*** The data ***
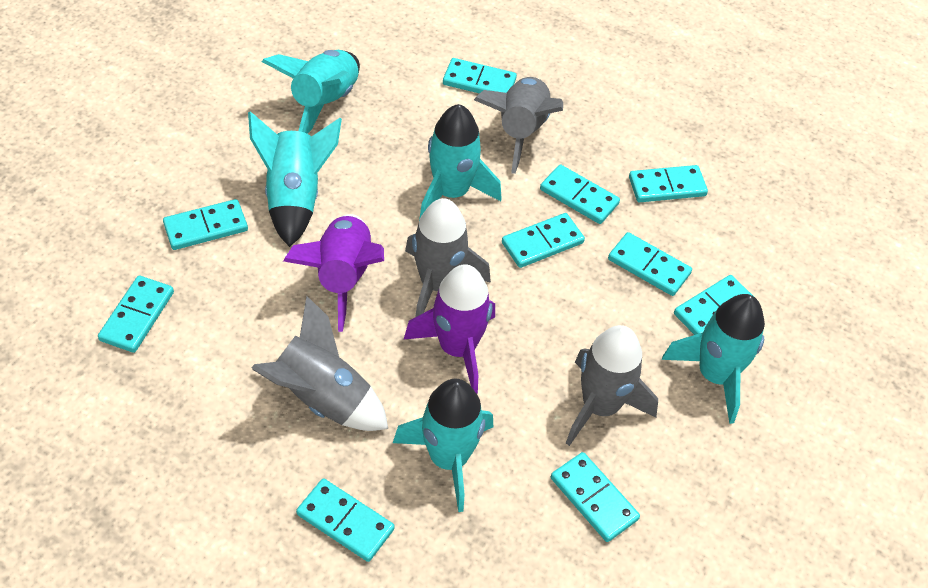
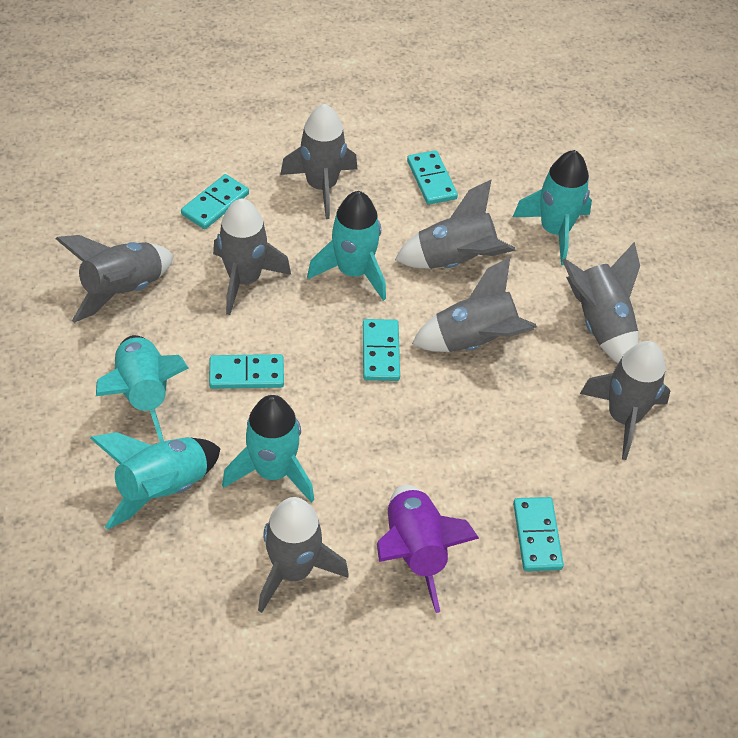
grey rocket: 4 -> 8
purple rocket: 2 -> 1
turquoise domino: 10 -> 5

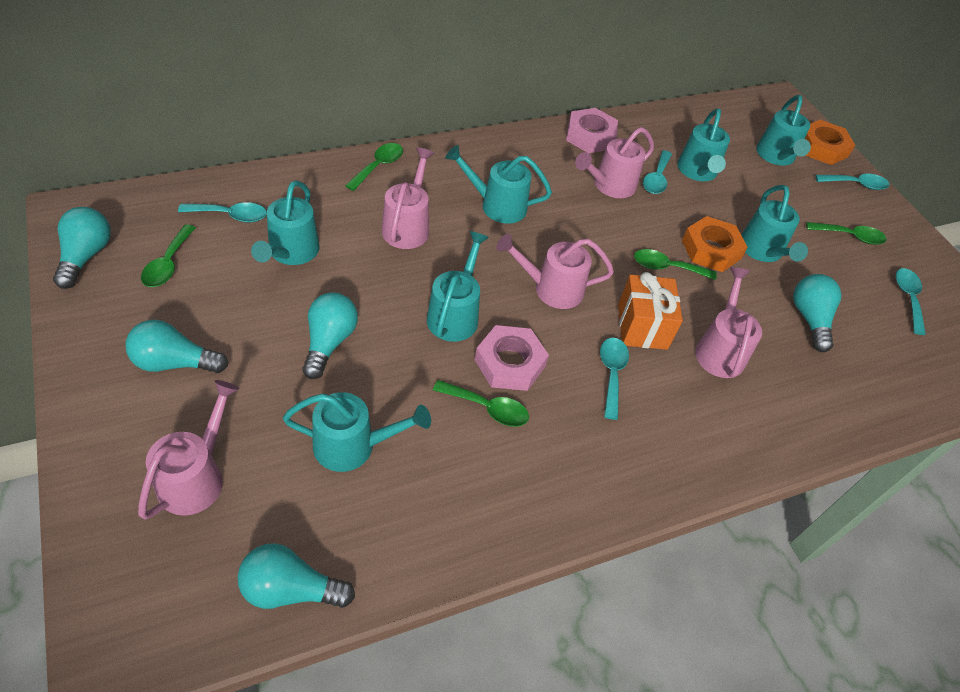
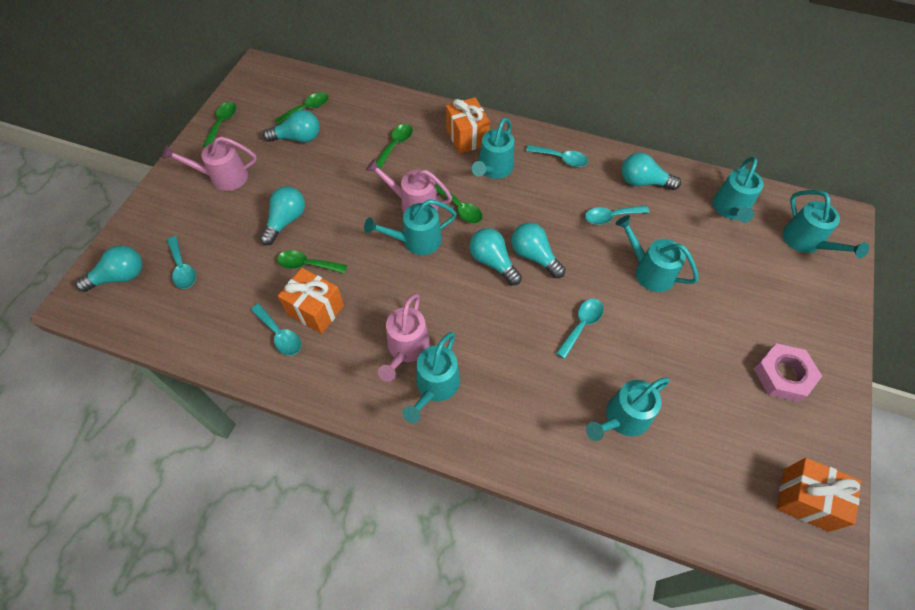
orange gift: 1 -> 3
orange nut: 2 -> 0
pink nut: 2 -> 1
pink watering can: 5 -> 3
turquoise light bulb: 5 -> 6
***
**Aim of the task**: Each line from the one holding "pink nut: 2 -> 1" down to the end of the records above is to be repeated exactly; no other line belongs in the reply.

**Your response**:
pink nut: 2 -> 1
pink watering can: 5 -> 3
turquoise light bulb: 5 -> 6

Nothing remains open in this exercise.